Scan the data below and copy each line where "SCALE" occurs.
══ DATA SHOWN
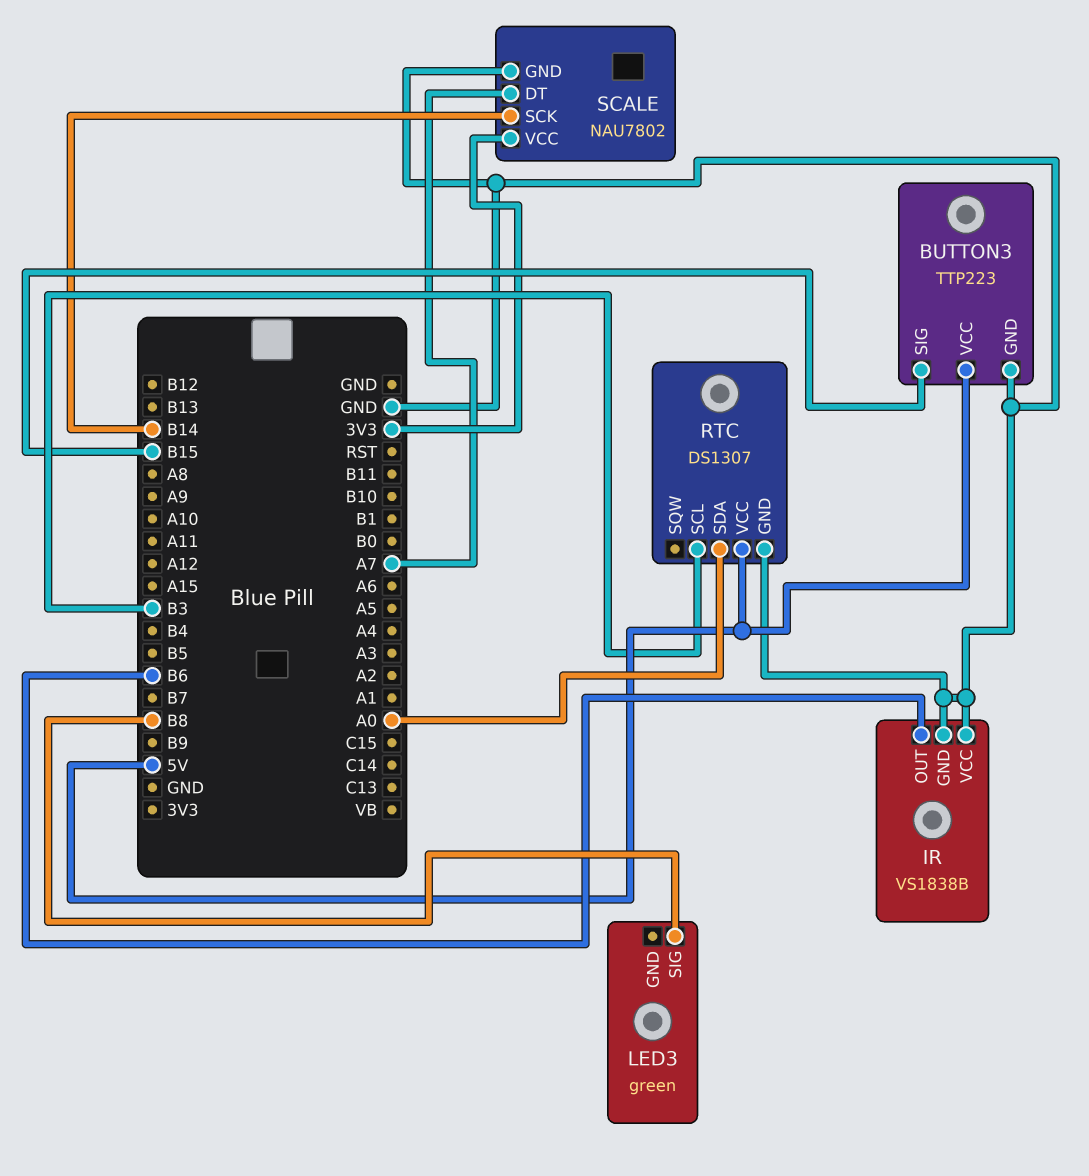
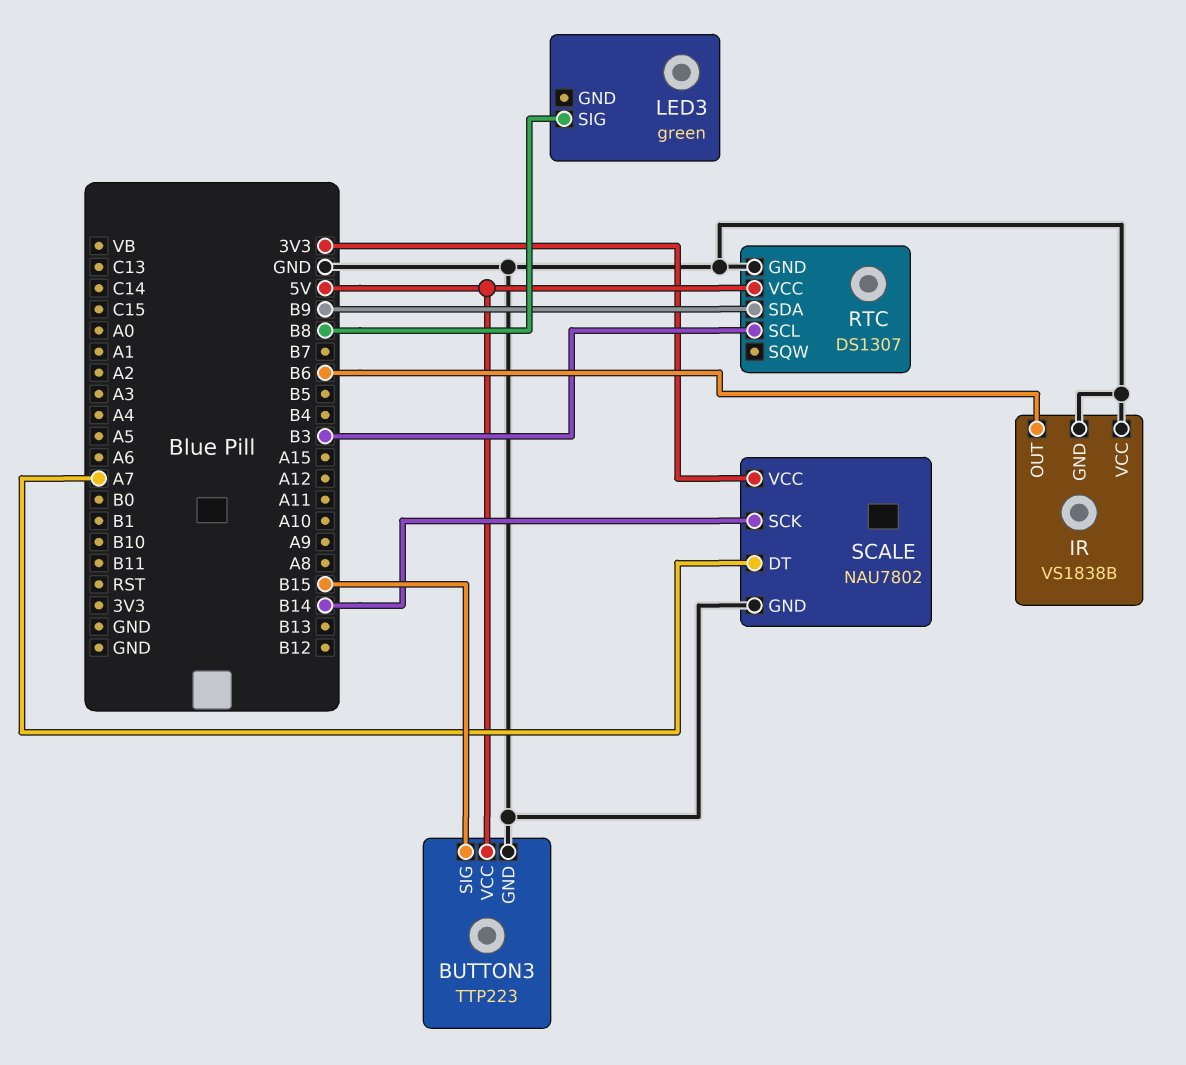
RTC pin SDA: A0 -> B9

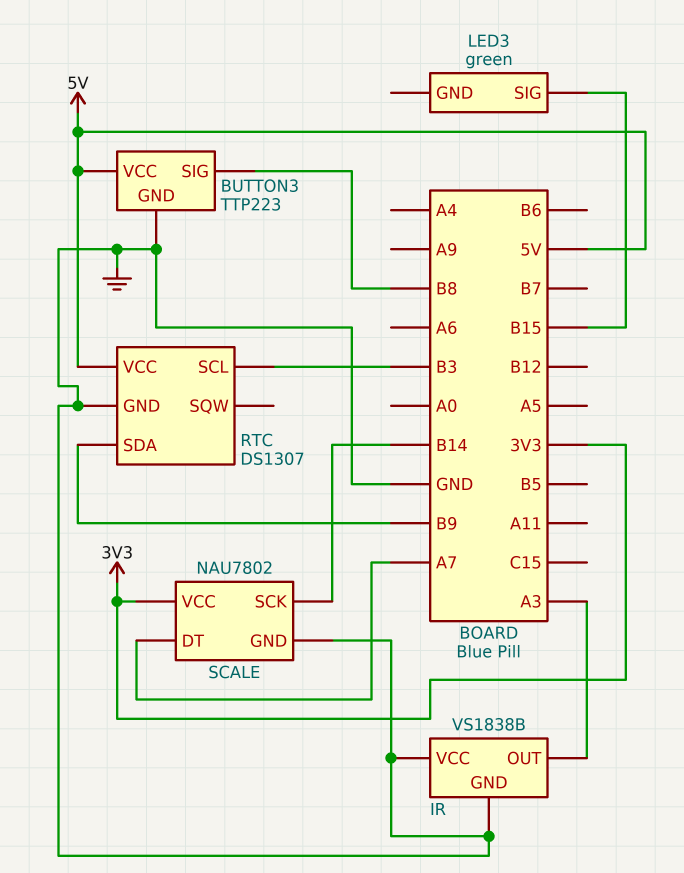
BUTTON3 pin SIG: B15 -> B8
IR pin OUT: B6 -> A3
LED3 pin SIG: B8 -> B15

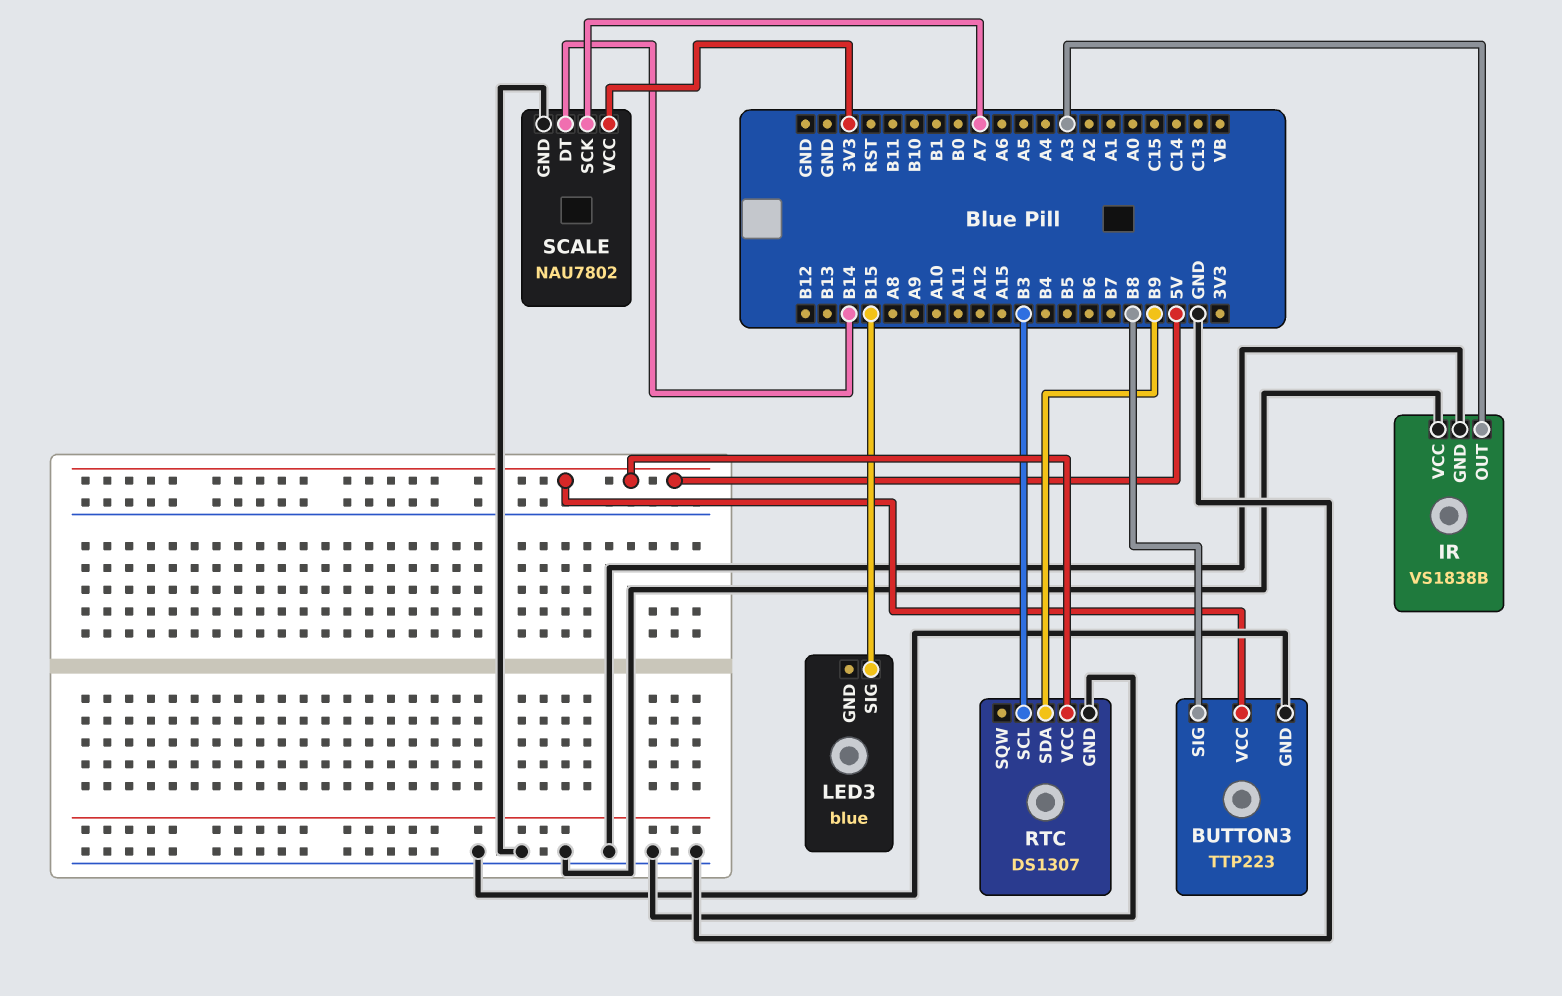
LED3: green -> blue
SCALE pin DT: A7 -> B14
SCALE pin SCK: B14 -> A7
════
THE ANSWER:
SCALE pin DT: A7 -> B14
SCALE pin SCK: B14 -> A7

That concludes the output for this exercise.